WHAT TO PRODUCE. Your answer should consist only of the lines below from the one with "missing: blue soap" through the one with "appeared: royal purple", copied exactly.

EXTRACTED ENTRIES.
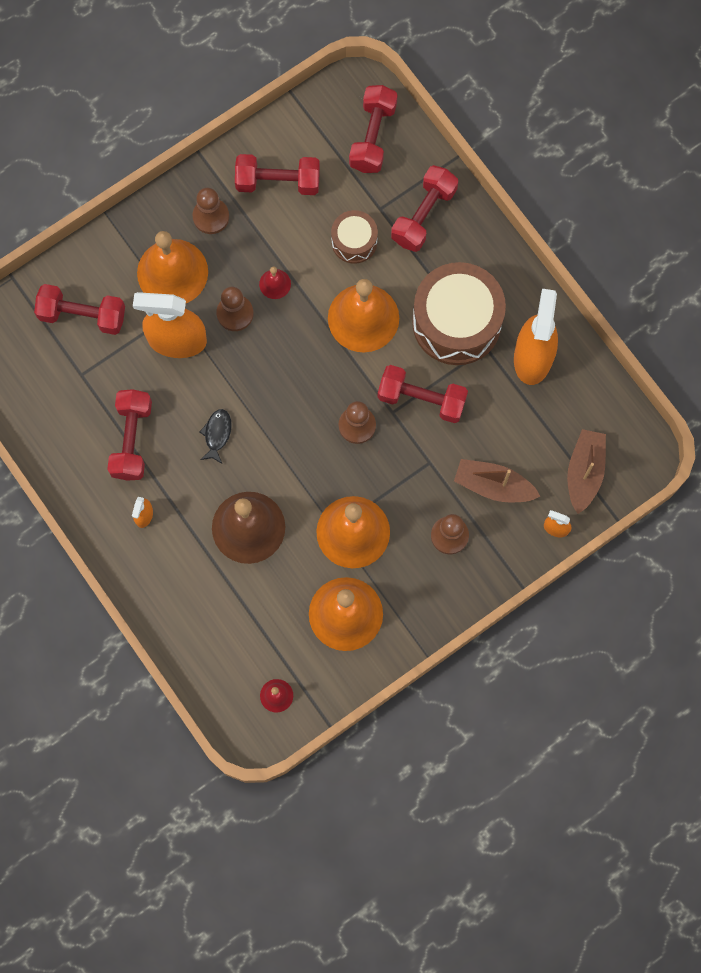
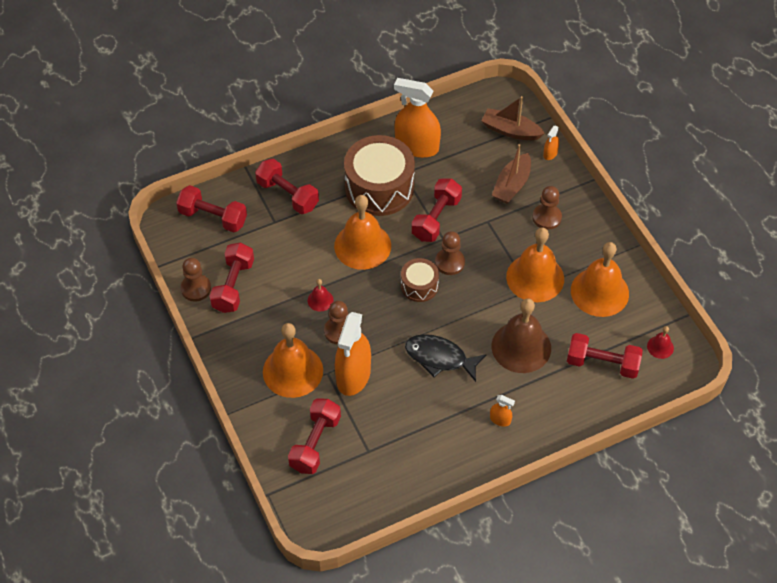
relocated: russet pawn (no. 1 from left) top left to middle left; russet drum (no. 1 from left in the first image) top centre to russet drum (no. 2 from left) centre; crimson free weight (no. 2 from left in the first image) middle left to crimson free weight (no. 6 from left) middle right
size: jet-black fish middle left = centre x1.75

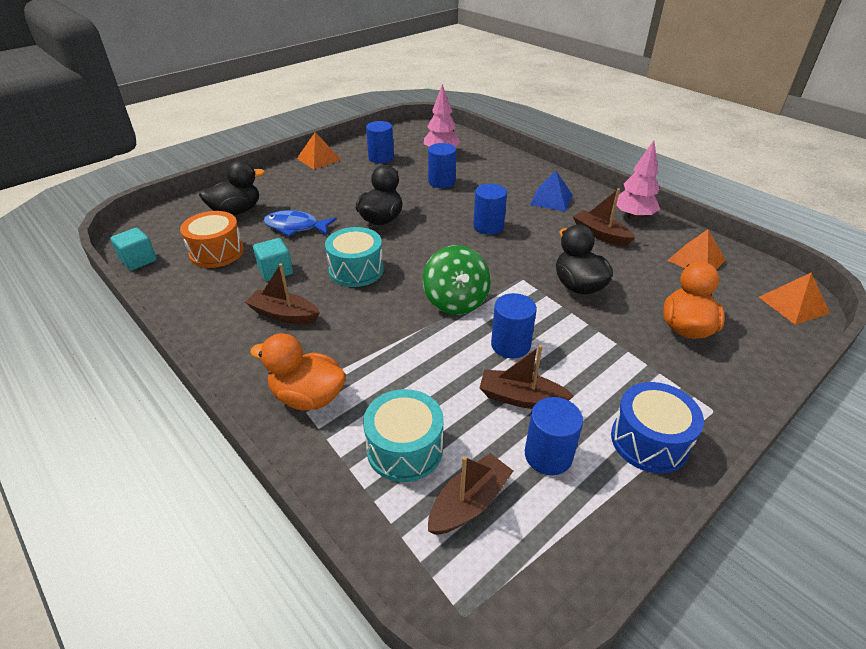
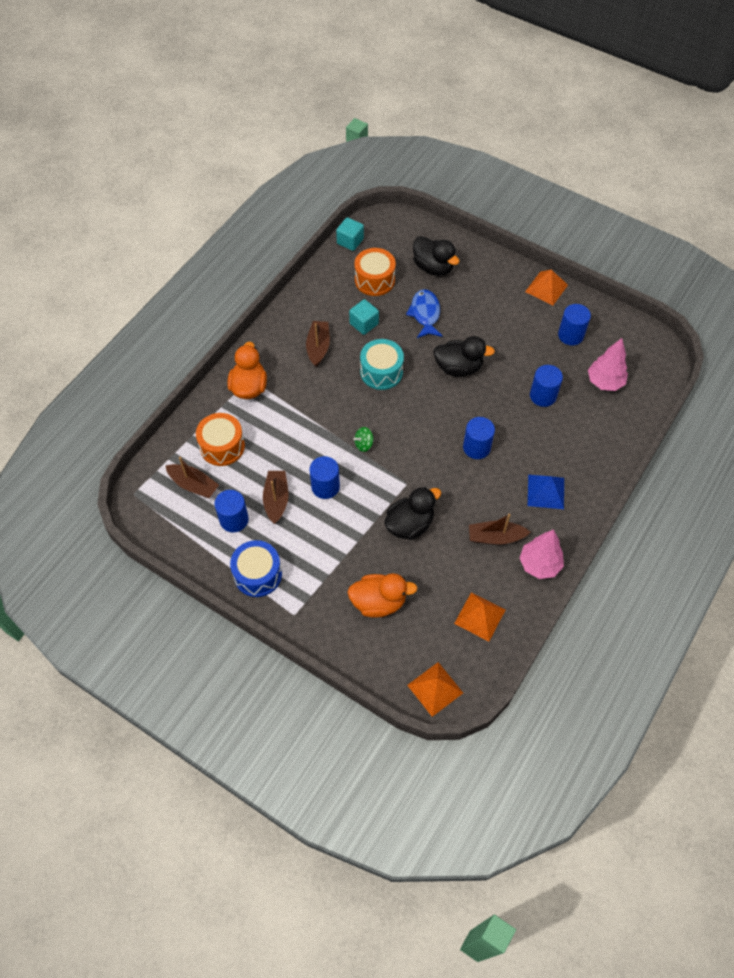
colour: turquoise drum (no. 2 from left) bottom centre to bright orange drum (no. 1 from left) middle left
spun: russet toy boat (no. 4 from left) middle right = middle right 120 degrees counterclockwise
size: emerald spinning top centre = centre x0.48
...
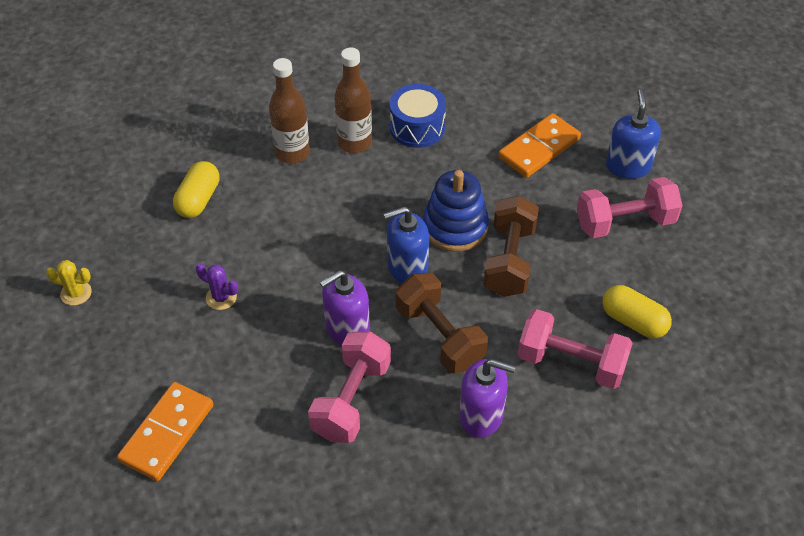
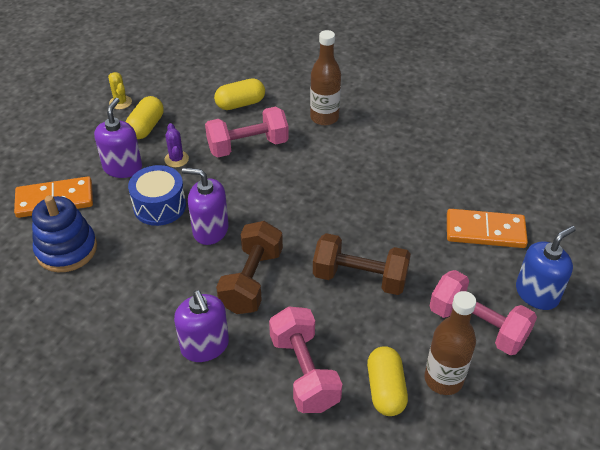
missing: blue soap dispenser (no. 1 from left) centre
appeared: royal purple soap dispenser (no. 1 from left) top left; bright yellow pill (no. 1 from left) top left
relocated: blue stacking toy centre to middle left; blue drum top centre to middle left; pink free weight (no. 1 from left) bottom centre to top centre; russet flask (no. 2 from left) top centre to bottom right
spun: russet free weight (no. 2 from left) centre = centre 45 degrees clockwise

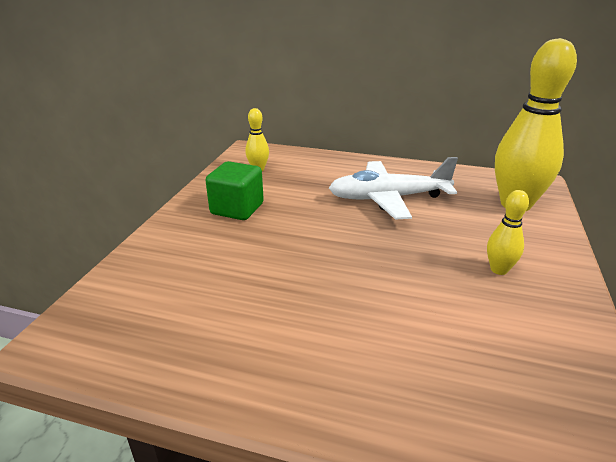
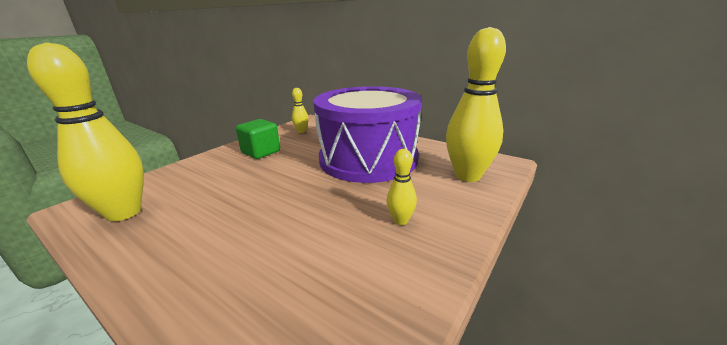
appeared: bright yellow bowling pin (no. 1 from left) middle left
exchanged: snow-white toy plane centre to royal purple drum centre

ANSWER SECTION.
missing: blue soap dispenser (no. 1 from left) centre
appeared: royal purple soap dispenser (no. 1 from left) top left; bright yellow pill (no. 1 from left) top left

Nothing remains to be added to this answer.